Exercise directions = Below are some entries. Repeat exactly the lines from the one with "orange plate A2:A3" through the one with "none -> blue brick N4:N9 level 1", and only those.

===== Data to examine

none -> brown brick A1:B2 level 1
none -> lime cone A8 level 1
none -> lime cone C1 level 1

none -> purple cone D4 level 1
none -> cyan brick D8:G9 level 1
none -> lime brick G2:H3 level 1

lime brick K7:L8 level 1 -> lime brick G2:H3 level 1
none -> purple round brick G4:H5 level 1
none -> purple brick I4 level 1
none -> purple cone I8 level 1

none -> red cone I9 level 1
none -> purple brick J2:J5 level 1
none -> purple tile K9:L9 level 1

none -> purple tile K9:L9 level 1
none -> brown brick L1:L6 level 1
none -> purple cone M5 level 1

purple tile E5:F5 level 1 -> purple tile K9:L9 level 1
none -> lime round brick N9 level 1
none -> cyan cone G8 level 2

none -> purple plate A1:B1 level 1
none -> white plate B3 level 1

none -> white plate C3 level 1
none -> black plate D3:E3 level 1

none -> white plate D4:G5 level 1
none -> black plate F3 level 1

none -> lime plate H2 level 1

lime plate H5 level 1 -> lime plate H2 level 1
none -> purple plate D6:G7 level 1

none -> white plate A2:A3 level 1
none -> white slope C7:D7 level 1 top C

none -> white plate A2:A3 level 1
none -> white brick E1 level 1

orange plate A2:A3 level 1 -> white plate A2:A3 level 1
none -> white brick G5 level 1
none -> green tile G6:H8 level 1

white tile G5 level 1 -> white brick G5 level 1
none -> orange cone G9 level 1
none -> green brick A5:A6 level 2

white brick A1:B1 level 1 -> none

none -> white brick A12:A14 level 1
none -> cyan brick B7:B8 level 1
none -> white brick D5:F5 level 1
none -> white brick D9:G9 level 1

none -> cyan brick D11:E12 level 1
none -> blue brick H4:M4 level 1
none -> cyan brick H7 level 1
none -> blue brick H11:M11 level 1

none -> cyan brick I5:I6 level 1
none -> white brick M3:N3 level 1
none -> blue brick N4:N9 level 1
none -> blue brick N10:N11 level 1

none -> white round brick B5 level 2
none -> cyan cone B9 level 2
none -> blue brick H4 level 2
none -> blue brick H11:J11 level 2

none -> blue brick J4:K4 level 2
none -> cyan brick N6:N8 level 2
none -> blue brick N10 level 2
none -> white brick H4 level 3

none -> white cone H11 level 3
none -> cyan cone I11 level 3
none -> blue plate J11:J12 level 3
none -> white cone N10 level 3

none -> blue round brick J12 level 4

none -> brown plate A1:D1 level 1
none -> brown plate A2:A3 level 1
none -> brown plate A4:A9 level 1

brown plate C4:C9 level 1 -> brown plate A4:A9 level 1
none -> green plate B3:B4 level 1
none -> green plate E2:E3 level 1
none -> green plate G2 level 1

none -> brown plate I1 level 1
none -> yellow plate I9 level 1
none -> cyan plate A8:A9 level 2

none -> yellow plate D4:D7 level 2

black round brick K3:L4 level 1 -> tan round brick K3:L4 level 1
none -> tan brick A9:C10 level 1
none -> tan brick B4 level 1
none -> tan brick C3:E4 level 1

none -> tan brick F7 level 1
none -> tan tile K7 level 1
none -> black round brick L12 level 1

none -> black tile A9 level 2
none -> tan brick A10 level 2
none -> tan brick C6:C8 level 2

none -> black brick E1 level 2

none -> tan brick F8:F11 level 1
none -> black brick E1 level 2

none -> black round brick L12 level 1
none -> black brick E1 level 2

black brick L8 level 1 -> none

==========

Problem solution =
orange plate A2:A3 level 1 -> white plate A2:A3 level 1
none -> white brick G5 level 1
none -> green tile G6:H8 level 1

white tile G5 level 1 -> white brick G5 level 1
none -> orange cone G9 level 1
none -> green brick A5:A6 level 2

white brick A1:B1 level 1 -> none

none -> white brick A12:A14 level 1
none -> cyan brick B7:B8 level 1
none -> white brick D5:F5 level 1
none -> white brick D9:G9 level 1

none -> cyan brick D11:E12 level 1
none -> blue brick H4:M4 level 1
none -> cyan brick H7 level 1
none -> blue brick H11:M11 level 1

none -> cyan brick I5:I6 level 1
none -> white brick M3:N3 level 1
none -> blue brick N4:N9 level 1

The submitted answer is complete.